Before-and-after object listings:

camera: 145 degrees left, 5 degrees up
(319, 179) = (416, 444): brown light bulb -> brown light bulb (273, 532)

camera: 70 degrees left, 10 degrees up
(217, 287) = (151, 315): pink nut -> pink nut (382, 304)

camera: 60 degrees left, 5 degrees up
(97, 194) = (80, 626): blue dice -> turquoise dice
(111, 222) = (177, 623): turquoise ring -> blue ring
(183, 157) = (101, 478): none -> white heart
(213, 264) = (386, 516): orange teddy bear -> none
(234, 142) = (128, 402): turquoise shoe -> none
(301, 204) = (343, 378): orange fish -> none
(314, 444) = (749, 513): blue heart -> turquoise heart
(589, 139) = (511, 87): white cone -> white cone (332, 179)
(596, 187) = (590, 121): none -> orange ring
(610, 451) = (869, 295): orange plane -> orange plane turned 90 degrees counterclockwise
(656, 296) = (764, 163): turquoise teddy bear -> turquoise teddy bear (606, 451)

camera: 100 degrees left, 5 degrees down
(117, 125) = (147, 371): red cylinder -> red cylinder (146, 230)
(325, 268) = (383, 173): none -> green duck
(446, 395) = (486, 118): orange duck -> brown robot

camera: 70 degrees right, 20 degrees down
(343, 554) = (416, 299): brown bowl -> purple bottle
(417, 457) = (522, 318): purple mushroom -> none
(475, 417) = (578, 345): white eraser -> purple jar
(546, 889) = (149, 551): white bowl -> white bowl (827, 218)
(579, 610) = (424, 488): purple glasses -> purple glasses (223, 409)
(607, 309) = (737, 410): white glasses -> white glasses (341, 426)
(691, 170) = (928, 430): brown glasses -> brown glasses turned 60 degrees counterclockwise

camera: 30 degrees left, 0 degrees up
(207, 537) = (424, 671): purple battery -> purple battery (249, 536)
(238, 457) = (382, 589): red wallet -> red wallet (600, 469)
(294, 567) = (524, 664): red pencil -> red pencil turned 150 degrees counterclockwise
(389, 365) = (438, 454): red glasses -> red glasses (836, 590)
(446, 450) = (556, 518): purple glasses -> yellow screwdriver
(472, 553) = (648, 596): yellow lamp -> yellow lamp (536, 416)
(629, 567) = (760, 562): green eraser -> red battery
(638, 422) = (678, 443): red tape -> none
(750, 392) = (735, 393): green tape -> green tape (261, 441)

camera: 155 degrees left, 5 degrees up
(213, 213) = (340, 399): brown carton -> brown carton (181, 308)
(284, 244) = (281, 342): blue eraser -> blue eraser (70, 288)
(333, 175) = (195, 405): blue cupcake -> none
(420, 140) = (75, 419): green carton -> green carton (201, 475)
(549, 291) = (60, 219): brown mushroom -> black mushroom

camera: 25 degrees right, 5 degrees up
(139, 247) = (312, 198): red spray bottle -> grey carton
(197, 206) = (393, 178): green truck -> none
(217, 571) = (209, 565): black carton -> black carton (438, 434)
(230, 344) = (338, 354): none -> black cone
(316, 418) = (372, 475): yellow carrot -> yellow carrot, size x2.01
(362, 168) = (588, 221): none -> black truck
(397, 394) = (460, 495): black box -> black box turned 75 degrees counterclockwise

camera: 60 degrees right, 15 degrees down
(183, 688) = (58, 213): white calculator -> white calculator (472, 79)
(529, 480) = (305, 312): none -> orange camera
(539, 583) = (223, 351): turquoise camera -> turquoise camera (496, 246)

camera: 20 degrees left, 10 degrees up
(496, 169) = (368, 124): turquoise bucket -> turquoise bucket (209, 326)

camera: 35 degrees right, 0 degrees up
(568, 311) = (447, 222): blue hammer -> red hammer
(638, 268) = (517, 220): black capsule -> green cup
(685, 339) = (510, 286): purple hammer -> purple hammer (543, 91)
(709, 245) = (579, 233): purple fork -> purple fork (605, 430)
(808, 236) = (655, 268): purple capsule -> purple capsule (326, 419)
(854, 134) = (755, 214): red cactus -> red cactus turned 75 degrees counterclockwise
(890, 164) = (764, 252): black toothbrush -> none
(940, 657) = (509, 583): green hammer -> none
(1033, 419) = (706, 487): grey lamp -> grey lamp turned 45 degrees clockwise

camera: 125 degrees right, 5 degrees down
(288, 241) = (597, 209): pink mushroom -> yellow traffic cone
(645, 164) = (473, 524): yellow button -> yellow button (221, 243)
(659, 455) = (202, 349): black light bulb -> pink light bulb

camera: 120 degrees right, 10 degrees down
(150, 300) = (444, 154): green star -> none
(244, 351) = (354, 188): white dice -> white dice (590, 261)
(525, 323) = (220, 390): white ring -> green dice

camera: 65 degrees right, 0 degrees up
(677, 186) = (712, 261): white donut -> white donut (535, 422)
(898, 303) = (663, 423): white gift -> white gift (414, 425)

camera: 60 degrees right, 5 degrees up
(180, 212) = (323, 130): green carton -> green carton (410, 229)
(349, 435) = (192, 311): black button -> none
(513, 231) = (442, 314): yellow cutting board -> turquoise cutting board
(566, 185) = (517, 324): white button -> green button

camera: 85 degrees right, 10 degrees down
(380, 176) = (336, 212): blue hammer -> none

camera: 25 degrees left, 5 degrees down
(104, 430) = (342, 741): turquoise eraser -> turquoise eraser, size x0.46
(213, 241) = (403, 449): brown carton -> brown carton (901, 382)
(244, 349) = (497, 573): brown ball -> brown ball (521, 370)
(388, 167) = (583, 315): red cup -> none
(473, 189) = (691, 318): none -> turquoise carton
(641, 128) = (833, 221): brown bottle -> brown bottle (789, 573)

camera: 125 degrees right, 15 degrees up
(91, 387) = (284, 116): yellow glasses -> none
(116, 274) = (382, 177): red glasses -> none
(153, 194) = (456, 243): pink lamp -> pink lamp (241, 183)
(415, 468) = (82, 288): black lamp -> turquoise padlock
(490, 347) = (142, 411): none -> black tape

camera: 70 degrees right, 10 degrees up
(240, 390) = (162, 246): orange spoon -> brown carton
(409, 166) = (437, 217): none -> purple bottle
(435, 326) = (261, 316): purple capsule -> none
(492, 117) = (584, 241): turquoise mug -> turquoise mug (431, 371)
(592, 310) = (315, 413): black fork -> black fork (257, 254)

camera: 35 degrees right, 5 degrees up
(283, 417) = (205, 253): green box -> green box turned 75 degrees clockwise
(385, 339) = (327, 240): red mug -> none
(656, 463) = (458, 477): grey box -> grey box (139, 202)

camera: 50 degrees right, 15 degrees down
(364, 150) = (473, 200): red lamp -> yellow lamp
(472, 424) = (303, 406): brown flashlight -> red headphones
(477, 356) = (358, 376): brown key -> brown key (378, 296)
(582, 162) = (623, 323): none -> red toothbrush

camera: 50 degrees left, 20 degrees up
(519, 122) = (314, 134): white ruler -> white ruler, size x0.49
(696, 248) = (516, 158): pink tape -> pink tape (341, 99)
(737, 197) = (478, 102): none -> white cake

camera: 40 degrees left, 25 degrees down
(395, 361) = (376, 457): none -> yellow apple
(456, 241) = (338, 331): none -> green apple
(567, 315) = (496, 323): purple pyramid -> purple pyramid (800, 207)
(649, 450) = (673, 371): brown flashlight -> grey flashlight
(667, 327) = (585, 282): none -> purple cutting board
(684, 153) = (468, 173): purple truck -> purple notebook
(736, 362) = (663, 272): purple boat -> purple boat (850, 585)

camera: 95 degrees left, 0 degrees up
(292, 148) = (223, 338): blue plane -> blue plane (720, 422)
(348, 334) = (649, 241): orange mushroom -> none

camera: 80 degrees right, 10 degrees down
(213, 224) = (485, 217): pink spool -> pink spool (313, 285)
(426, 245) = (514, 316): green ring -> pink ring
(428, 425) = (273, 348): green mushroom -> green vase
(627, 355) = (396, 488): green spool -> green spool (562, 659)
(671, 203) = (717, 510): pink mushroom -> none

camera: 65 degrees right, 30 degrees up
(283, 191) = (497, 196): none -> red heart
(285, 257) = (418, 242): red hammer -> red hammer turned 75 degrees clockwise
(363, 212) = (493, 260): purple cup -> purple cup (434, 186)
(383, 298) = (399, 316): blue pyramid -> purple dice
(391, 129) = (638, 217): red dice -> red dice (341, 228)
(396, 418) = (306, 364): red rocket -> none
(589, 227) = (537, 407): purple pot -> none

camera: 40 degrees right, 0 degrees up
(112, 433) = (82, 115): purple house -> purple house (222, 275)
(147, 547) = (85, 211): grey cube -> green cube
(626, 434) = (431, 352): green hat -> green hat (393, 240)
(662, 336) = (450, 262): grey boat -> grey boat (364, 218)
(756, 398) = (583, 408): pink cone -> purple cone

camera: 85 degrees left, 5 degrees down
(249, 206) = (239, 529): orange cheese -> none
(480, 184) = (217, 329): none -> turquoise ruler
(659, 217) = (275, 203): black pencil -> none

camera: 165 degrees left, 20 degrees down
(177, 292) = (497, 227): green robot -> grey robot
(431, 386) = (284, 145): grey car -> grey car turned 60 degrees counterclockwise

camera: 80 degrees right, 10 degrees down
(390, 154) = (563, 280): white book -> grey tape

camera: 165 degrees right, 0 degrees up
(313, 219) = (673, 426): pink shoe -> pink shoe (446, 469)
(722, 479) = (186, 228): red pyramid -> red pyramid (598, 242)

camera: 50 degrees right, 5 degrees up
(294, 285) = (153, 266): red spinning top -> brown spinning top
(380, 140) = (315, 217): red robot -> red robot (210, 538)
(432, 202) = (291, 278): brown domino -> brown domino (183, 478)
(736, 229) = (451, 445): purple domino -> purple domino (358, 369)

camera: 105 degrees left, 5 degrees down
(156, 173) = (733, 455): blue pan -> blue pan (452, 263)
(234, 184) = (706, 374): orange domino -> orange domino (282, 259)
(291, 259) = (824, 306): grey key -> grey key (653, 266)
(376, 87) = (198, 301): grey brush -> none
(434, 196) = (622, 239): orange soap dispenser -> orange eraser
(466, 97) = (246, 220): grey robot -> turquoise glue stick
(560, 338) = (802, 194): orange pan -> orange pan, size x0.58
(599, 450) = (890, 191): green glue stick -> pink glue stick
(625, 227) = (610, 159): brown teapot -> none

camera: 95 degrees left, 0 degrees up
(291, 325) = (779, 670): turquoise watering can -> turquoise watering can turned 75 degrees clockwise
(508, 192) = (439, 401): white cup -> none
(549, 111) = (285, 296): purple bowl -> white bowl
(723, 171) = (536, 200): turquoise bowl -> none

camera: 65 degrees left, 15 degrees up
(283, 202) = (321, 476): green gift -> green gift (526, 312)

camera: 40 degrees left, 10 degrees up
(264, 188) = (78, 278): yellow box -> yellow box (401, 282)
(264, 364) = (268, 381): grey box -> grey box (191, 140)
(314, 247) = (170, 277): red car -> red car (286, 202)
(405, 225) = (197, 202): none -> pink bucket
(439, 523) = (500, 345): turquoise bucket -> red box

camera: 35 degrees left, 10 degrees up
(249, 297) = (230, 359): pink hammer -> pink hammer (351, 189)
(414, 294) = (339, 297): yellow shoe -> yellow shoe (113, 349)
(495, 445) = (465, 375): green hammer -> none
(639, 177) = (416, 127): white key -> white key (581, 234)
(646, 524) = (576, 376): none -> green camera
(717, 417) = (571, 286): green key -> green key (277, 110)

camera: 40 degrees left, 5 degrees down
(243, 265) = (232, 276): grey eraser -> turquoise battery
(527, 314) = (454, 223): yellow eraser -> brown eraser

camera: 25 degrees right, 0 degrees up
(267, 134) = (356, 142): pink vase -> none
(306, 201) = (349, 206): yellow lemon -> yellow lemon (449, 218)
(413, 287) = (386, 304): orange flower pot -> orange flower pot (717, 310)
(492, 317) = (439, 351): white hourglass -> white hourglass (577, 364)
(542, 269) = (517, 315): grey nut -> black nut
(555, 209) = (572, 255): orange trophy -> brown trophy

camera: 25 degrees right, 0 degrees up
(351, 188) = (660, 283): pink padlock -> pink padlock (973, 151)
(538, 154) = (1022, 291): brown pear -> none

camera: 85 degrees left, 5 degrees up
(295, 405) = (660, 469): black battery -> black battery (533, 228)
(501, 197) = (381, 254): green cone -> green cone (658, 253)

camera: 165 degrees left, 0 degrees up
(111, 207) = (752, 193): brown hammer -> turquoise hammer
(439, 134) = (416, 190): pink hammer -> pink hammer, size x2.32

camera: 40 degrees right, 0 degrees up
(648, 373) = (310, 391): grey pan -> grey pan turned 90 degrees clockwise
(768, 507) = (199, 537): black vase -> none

## Exercise
As the answer, set down only the lines from the data above between the one holding "(238, 457) = (382, 589): red" and the one holding "(629, 567) = (760, 562): green", inclusive, exactly as they read.

## Response below
(238, 457) = (382, 589): red wallet -> red wallet (600, 469)
(294, 567) = (524, 664): red pencil -> red pencil turned 150 degrees counterclockwise
(389, 365) = (438, 454): red glasses -> red glasses (836, 590)
(446, 450) = (556, 518): purple glasses -> yellow screwdriver
(472, 553) = (648, 596): yellow lamp -> yellow lamp (536, 416)
(629, 567) = (760, 562): green eraser -> red battery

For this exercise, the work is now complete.